### WHAT THE TASK ASKS:
Go through the entries and write each one out again unchanged.

### Saved entries:
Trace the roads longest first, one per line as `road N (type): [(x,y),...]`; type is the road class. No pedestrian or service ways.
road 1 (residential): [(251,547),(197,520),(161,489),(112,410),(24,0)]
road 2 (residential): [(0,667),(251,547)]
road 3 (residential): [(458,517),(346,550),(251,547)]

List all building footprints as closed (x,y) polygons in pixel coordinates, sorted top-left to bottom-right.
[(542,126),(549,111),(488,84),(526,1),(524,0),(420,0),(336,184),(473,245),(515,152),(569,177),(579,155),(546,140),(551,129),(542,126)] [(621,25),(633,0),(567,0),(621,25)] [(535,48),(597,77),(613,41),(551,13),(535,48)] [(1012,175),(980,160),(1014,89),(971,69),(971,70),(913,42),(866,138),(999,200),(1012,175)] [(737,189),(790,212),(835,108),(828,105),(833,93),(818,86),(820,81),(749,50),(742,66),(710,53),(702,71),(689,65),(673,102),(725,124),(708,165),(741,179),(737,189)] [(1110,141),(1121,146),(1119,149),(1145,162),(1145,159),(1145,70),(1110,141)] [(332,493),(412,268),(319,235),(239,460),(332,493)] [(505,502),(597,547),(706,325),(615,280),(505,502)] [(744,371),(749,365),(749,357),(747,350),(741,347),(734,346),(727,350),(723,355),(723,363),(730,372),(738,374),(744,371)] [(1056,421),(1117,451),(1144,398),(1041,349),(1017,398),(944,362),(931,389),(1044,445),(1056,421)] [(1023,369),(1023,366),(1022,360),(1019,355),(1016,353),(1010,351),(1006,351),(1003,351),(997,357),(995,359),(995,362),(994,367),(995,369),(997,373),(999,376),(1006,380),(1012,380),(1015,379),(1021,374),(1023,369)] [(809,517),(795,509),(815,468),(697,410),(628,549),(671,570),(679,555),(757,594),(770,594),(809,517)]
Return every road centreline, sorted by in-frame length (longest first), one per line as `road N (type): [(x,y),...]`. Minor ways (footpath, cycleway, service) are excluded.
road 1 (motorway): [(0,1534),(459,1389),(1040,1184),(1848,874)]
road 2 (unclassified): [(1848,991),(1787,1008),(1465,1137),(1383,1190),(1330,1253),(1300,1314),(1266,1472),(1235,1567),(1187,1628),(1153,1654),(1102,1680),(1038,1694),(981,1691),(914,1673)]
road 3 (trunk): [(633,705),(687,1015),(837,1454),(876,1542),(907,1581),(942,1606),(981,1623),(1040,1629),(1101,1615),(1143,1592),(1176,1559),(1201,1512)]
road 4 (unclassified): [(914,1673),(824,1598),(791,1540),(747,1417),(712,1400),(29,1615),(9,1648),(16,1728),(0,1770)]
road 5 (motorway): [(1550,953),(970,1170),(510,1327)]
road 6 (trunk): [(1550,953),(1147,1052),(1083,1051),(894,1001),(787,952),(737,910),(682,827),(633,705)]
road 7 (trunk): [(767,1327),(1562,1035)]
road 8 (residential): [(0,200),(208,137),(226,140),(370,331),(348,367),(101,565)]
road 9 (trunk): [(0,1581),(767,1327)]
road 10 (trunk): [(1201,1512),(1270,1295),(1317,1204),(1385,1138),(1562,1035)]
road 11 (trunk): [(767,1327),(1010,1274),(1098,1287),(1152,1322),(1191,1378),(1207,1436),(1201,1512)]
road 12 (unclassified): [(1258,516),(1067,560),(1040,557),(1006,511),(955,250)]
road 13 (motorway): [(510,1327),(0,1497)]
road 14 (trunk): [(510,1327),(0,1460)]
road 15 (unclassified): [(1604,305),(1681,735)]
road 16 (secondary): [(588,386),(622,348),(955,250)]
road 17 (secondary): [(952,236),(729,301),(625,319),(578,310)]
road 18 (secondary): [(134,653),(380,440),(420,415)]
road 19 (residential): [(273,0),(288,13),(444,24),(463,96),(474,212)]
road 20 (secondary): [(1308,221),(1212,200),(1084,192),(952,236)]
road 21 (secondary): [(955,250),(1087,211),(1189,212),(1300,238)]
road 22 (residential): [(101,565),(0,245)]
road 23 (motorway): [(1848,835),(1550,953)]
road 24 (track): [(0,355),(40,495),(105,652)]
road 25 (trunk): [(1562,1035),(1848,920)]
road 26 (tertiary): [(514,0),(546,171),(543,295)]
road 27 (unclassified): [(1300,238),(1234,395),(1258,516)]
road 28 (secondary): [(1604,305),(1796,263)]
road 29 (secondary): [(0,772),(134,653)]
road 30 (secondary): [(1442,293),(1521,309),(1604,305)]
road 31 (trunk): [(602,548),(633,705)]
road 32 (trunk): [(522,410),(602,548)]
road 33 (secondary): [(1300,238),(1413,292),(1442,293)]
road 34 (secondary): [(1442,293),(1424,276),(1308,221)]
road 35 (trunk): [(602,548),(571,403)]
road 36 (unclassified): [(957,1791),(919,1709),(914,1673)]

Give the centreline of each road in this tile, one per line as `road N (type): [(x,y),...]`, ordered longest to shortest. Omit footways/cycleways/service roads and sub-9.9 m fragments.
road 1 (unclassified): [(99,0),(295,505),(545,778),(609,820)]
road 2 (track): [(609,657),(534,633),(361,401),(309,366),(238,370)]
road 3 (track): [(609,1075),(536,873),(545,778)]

### OUTPUT FOR THIS EXERCISE:
Trace the roads longest first, one per line as `road N (type): [(x,y),...]`; type is the road class. No pedestrian or service ways.
road 1 (residential): [(251,547),(197,520),(161,489),(112,410),(24,0)]
road 2 (residential): [(0,667),(251,547)]
road 3 (residential): [(458,517),(346,550),(251,547)]

List all building footprints as closed (x,y) polygons in pixel coordinates, sorted top-left to bottom-right.
[(542,126),(549,111),(488,84),(526,1),(524,0),(420,0),(336,184),(473,245),(515,152),(569,177),(579,155),(546,140),(551,129),(542,126)] [(621,25),(633,0),(567,0),(621,25)] [(535,48),(597,77),(613,41),(551,13),(535,48)] [(1012,175),(980,160),(1014,89),(971,69),(971,70),(913,42),(866,138),(999,200),(1012,175)] [(737,189),(790,212),(835,108),(828,105),(833,93),(818,86),(820,81),(749,50),(742,66),(710,53),(702,71),(689,65),(673,102),(725,124),(708,165),(741,179),(737,189)] [(1110,141),(1121,146),(1119,149),(1145,162),(1145,159),(1145,70),(1110,141)] [(332,493),(412,268),(319,235),(239,460),(332,493)] [(505,502),(597,547),(706,325),(615,280),(505,502)] [(744,371),(749,365),(749,357),(747,350),(741,347),(734,346),(727,350),(723,355),(723,363),(730,372),(738,374),(744,371)] [(1056,421),(1117,451),(1144,398),(1041,349),(1017,398),(944,362),(931,389),(1044,445),(1056,421)] [(1023,369),(1023,366),(1022,360),(1019,355),(1016,353),(1010,351),(1006,351),(1003,351),(997,357),(995,359),(995,362),(994,367),(995,369),(997,373),(999,376),(1006,380),(1012,380),(1015,379),(1021,374),(1023,369)] [(809,517),(795,509),(815,468),(697,410),(628,549),(671,570),(679,555),(757,594),(770,594),(809,517)]
Return every road centreline, sorted by in-frame length (longest first), one per line as `road N (type): [(x,y),...]`. Minor ways (footpath, cycleway, service) are excluded.
road 1 (motorway): [(0,1534),(459,1389),(1040,1184),(1848,874)]
road 2 (unclassified): [(1848,991),(1787,1008),(1465,1137),(1383,1190),(1330,1253),(1300,1314),(1266,1472),(1235,1567),(1187,1628),(1153,1654),(1102,1680),(1038,1694),(981,1691),(914,1673)]
road 3 (trunk): [(633,705),(687,1015),(837,1454),(876,1542),(907,1581),(942,1606),(981,1623),(1040,1629),(1101,1615),(1143,1592),(1176,1559),(1201,1512)]
road 4 (unclassified): [(914,1673),(824,1598),(791,1540),(747,1417),(712,1400),(29,1615),(9,1648),(16,1728),(0,1770)]
road 5 (motorway): [(1550,953),(970,1170),(510,1327)]
road 6 (trunk): [(1550,953),(1147,1052),(1083,1051),(894,1001),(787,952),(737,910),(682,827),(633,705)]
road 7 (trunk): [(767,1327),(1562,1035)]
road 8 (residential): [(0,200),(208,137),(226,140),(370,331),(348,367),(101,565)]
road 9 (trunk): [(0,1581),(767,1327)]
road 10 (trunk): [(1201,1512),(1270,1295),(1317,1204),(1385,1138),(1562,1035)]
road 11 (trunk): [(767,1327),(1010,1274),(1098,1287),(1152,1322),(1191,1378),(1207,1436),(1201,1512)]
road 12 (unclassified): [(1258,516),(1067,560),(1040,557),(1006,511),(955,250)]
road 13 (motorway): [(510,1327),(0,1497)]
road 14 (trunk): [(510,1327),(0,1460)]
road 15 (unclassified): [(1604,305),(1681,735)]
road 16 (secondary): [(588,386),(622,348),(955,250)]
road 17 (secondary): [(952,236),(729,301),(625,319),(578,310)]
road 18 (secondary): [(134,653),(380,440),(420,415)]
road 19 (residential): [(273,0),(288,13),(444,24),(463,96),(474,212)]
road 20 (secondary): [(1308,221),(1212,200),(1084,192),(952,236)]
road 21 (secondary): [(955,250),(1087,211),(1189,212),(1300,238)]
road 22 (residential): [(101,565),(0,245)]
road 23 (motorway): [(1848,835),(1550,953)]
road 24 (track): [(0,355),(40,495),(105,652)]
road 25 (trunk): [(1562,1035),(1848,920)]
road 26 (tertiary): [(514,0),(546,171),(543,295)]
road 27 (unclassified): [(1300,238),(1234,395),(1258,516)]
road 28 (secondary): [(1604,305),(1796,263)]
road 29 (secondary): [(0,772),(134,653)]
road 30 (secondary): [(1442,293),(1521,309),(1604,305)]
road 31 (trunk): [(602,548),(633,705)]
road 32 (trunk): [(522,410),(602,548)]
road 33 (secondary): [(1300,238),(1413,292),(1442,293)]
road 34 (secondary): [(1442,293),(1424,276),(1308,221)]
road 35 (trunk): [(602,548),(571,403)]
road 36 (unclassified): [(957,1791),(919,1709),(914,1673)]

Give the centreline of each road in this tile, one per line as `road N (type): [(x,y),...]`, ordered longest to shortest. Omit footways/cycleways/service roads and sub-9.9 m fragments.
road 1 (unclassified): [(99,0),(295,505),(545,778),(609,820)]
road 2 (track): [(609,657),(534,633),(361,401),(309,366),(238,370)]
road 3 (track): [(609,1075),(536,873),(545,778)]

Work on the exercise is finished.